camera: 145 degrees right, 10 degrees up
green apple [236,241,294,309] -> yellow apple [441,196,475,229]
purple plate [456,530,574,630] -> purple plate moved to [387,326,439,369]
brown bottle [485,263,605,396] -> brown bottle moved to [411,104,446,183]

___

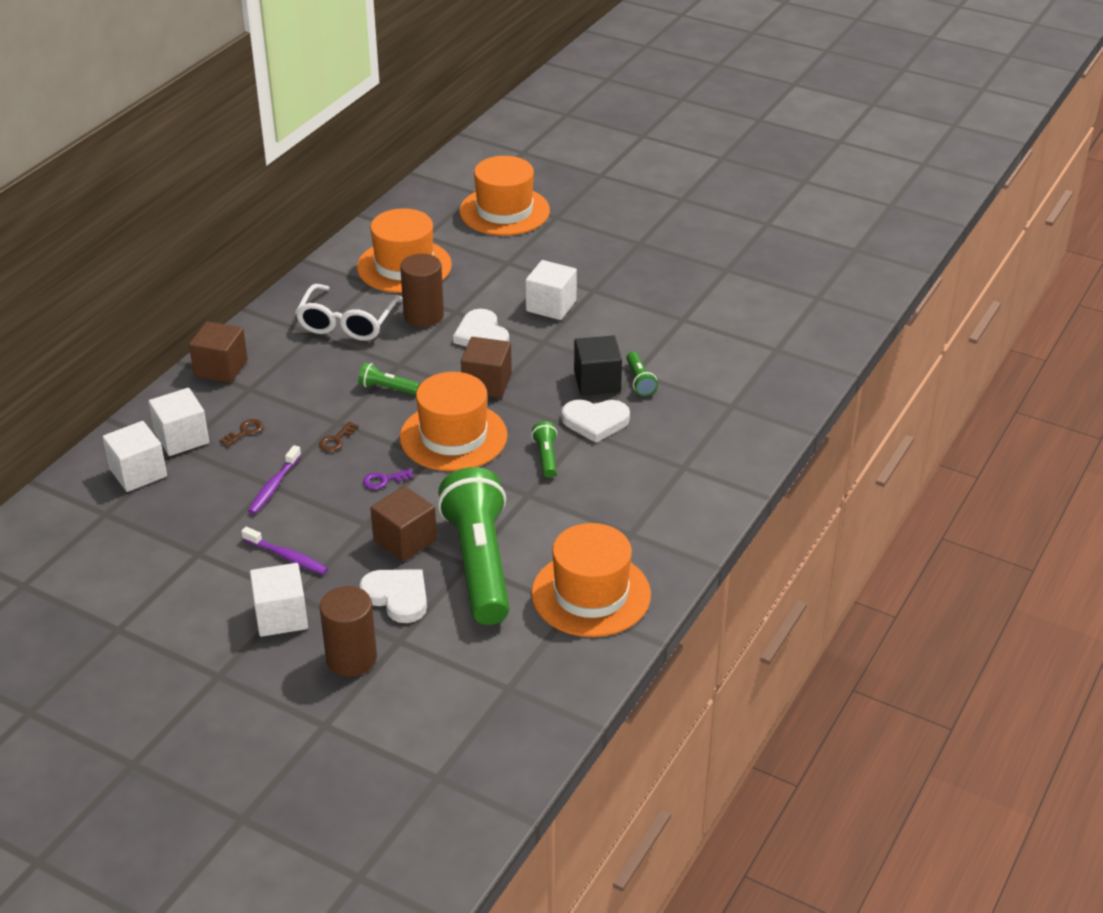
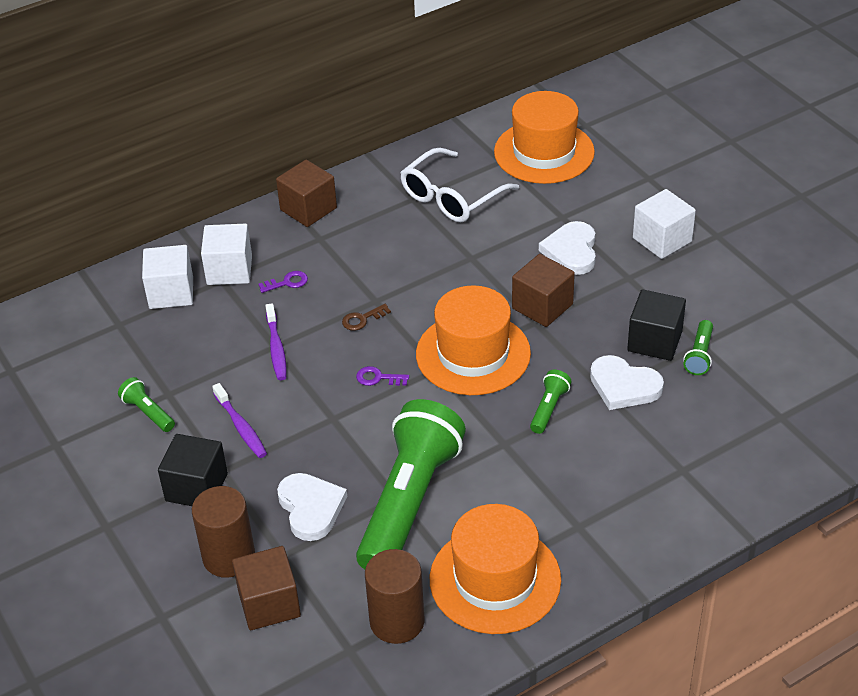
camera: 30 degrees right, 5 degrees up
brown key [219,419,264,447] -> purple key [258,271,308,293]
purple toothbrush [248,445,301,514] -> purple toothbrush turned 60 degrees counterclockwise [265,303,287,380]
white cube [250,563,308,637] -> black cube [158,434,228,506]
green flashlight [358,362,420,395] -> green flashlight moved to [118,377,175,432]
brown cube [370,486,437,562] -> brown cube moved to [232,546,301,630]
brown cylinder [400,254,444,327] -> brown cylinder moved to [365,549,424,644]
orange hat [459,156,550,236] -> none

___

If a line of the data contains the word "camera", it should be counted; state the total and nothing more.

2